ABOUT THIS EXERCISE> Go through the material and pull out every line with the string "green" in it.

EXCERPTED DATA>
# # #

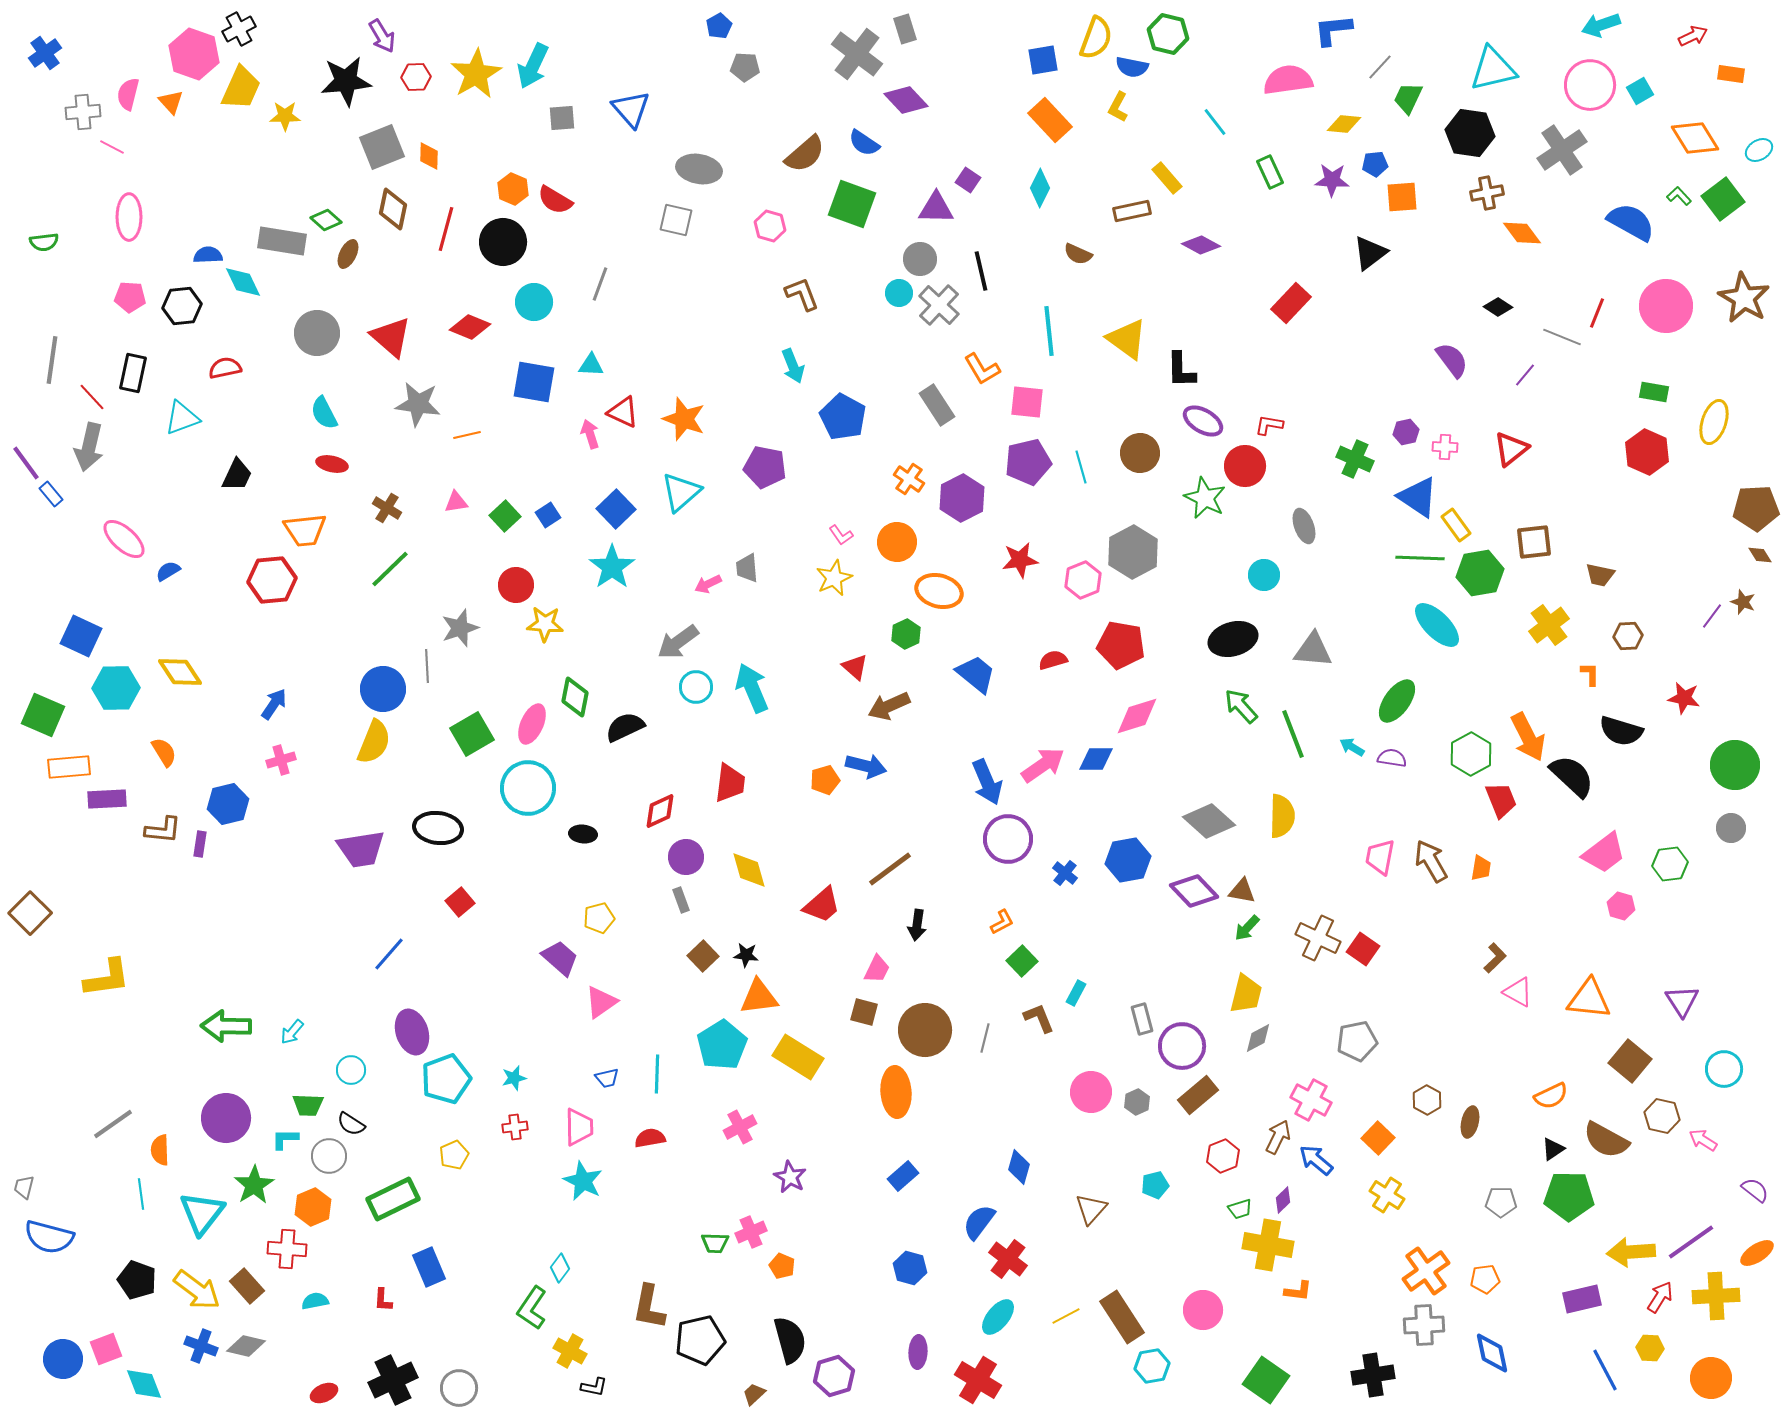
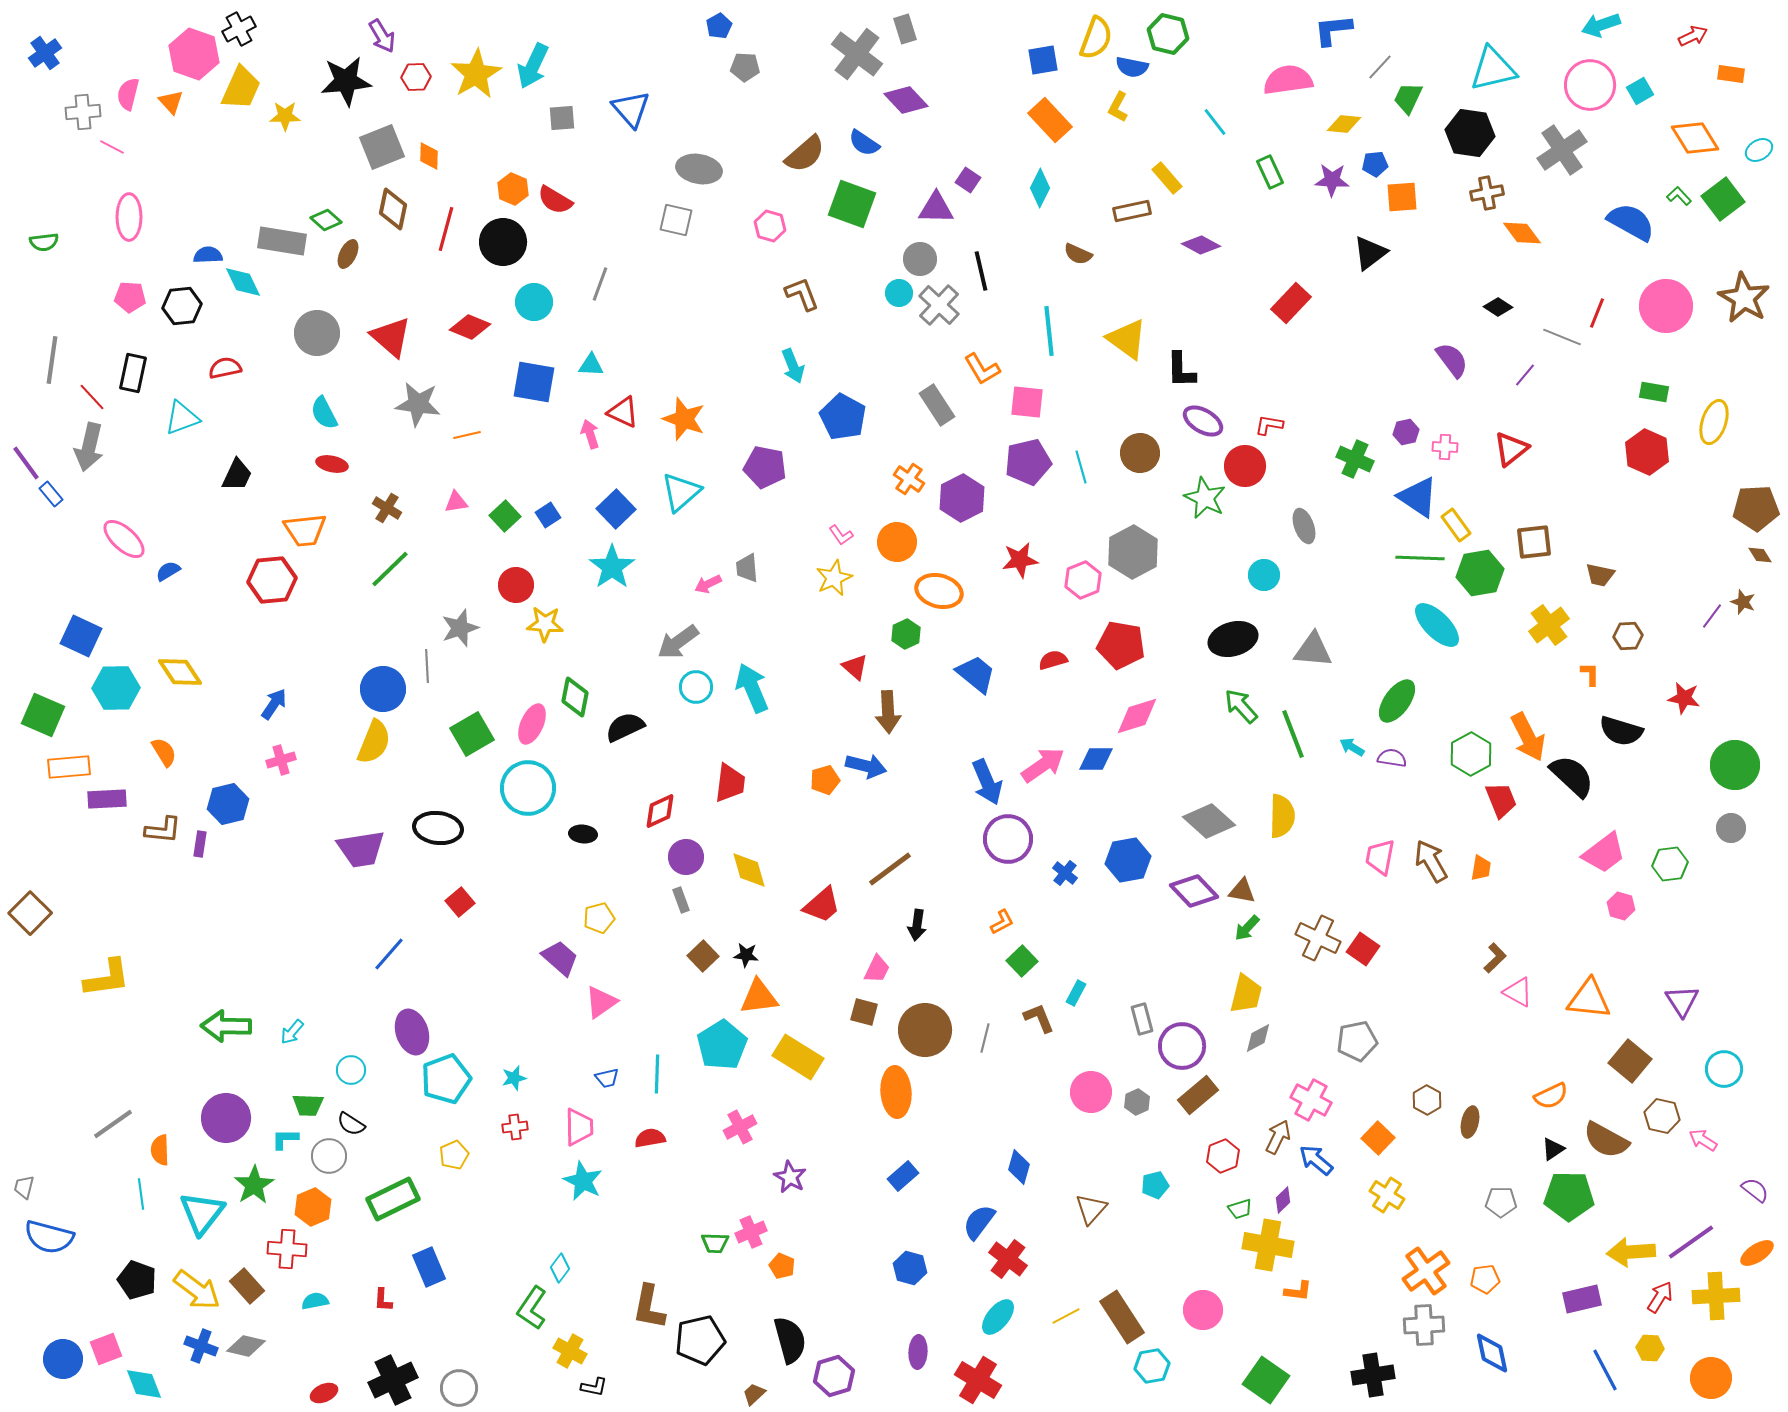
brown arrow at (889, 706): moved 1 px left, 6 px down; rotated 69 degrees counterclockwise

# # #

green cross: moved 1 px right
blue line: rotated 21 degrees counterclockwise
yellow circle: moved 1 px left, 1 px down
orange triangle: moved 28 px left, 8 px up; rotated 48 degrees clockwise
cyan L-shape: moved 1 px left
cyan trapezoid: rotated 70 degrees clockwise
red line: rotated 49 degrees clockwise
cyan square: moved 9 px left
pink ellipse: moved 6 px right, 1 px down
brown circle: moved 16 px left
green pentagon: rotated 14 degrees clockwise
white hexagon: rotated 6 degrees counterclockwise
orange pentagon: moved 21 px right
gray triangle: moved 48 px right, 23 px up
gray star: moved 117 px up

# # #

OUTPUT>
green cross: moved 1 px right
green pentagon: rotated 14 degrees clockwise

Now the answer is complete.